═══ Recorded information

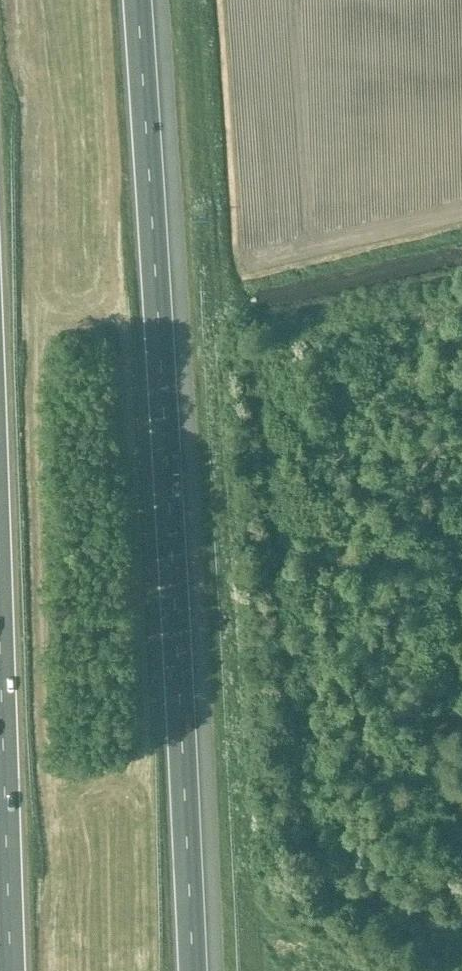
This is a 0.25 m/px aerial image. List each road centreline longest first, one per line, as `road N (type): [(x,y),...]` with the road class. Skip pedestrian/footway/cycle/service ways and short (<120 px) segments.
road 1 (motorway): [(192,970),(136,0)]
road 2 (motorway): [(0,650),(10,970)]
road 3 (track): [(412,313),(437,510),(444,521),(461,522)]
road 4 (track): [(261,351),(461,301)]

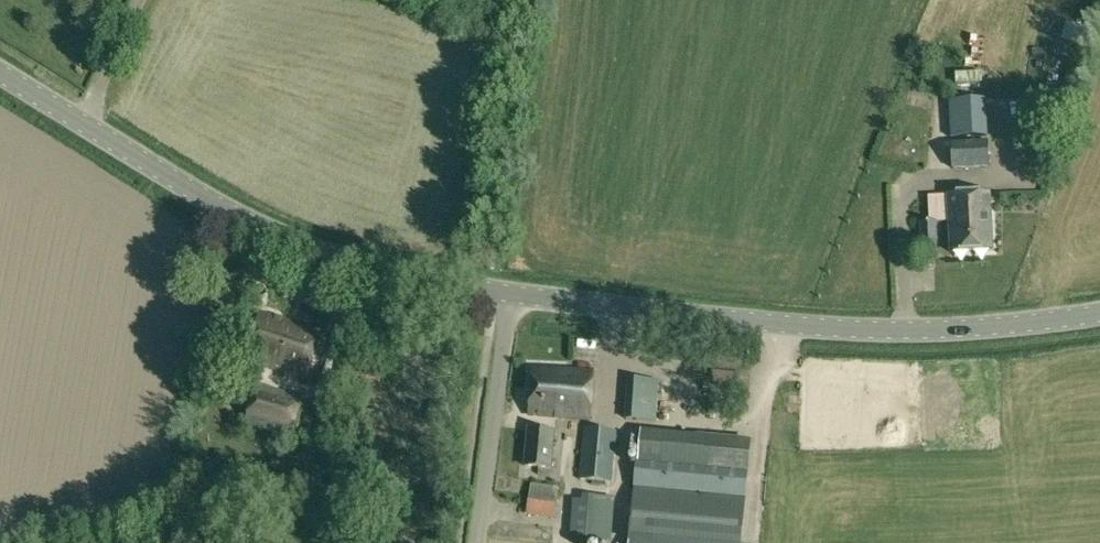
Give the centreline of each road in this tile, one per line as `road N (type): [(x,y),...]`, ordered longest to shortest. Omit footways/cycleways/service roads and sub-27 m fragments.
road 1 (tertiary): [(1099,316),(867,332),(510,291)]
road 2 (tertiary): [(510,291),(369,267),(296,243),(0,76)]
road 3 (unclassified): [(510,291),(479,542)]

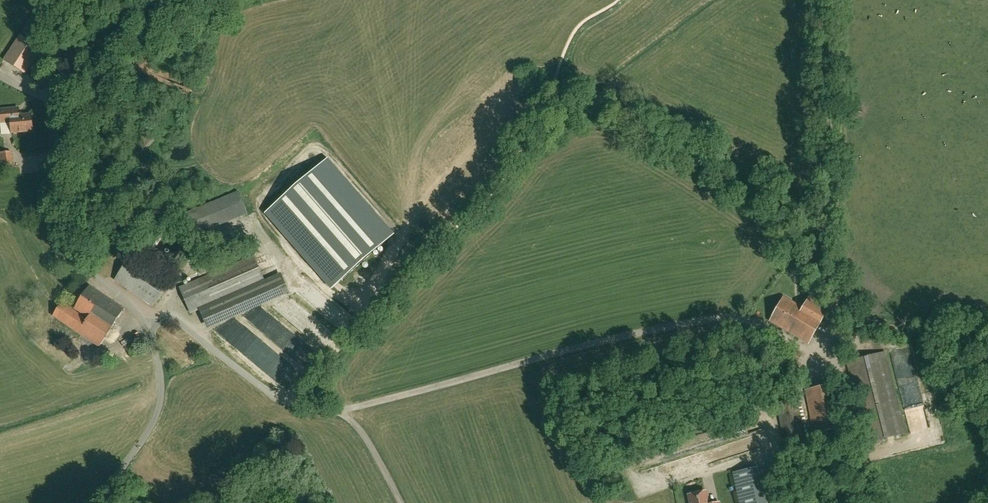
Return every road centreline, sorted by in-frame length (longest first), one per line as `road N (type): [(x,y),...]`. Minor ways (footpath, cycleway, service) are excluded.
road 1 (unclassified): [(95,502),(149,430),(161,376),(140,313),(67,250),(47,218),(57,111),(0,77)]
road 2 (track): [(829,0),(837,249),(860,304)]

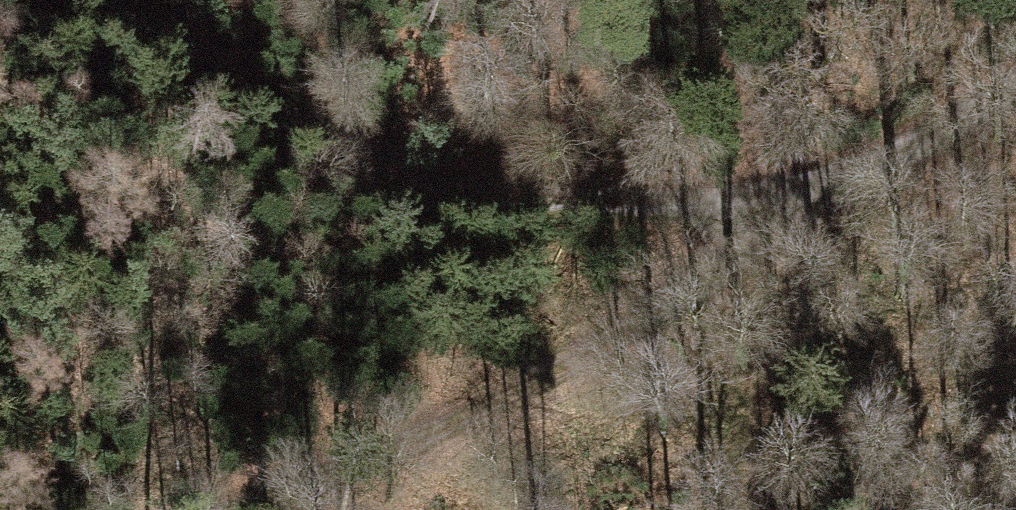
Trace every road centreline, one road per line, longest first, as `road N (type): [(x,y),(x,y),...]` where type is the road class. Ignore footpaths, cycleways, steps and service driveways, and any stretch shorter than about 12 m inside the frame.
road 1 (track): [(252,509),(509,381),(1015,86)]
road 2 (track): [(144,0),(321,132),(514,209),(786,220)]

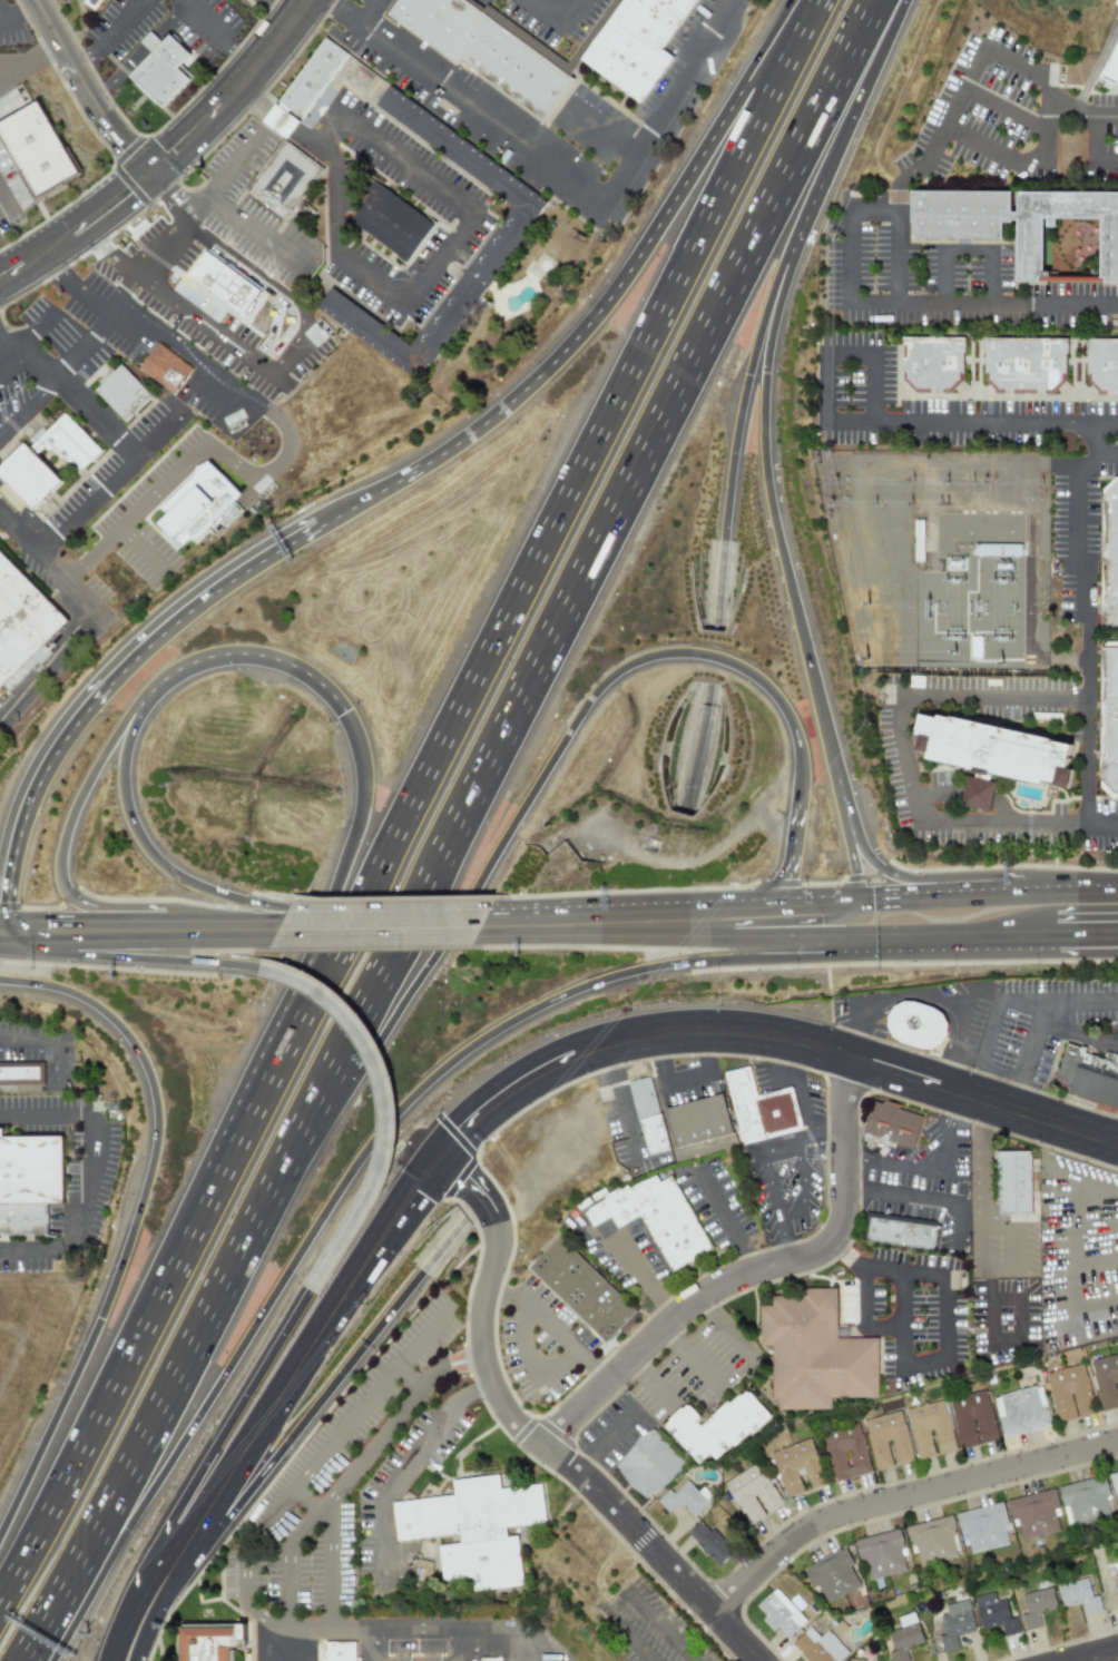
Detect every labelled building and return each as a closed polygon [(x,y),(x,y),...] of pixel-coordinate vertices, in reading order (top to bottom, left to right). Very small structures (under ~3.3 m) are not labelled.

══════

Task to carry out: Apart from its pictures, the data is to be repeated exactly.

Response to the exercise:
This is a 0.25 m/px aerial image. List each road centreline longest first, one per line, as `road N (type): [(x,y),...]` with the road class. Skip pedestrian/footway/cycle/service ways and short (<120 px) segments.
road 1 (motorway): [(192,970),(136,0)]
road 2 (motorway): [(0,650),(10,970)]
road 3 (track): [(412,313),(437,510),(444,521),(461,522)]
road 4 (track): [(261,351),(461,301)]

Give the centreline of each road in this tile, one per line as `road N (type): [(x,y),...]`, ordered longest to shortest. Omit footways/cycleways/service roads and sub-27 m fragments.
road 1 (tertiary): [(1099,316),(867,332),(510,291)]
road 2 (tertiary): [(510,291),(369,267),(296,243),(0,76)]
road 3 (unclassified): [(510,291),(479,542)]

Return every road centreline, sorted by in-frame length (longest first), one per line as `road N (type): [(x,y),...]`. Minor ways (footpath, cycleway, service) are excluded.
road 1 (unclassified): [(95,502),(149,430),(161,376),(140,313),(67,250),(47,218),(57,111),(0,77)]
road 2 (track): [(829,0),(837,249),(860,304)]

Trace every road centreline, one road per line, longest first, as `road N (type): [(x,y),(x,y),...]` where type is the road class. Ignore footpaths, cycleways, steps and service driveways, and any stretch shorter than about 12 m inside the frame.
road 1 (track): [(252,509),(509,381),(1015,86)]
road 2 (track): [(144,0),(321,132),(514,209),(786,220)]

Detect every labelled building and return each as a closed polygon [(x,y),(x,y),...] of pixel-coordinate vertices, in reading order (top to bottom, left to right). Very small structures (under ~3.3 m) are not labelled.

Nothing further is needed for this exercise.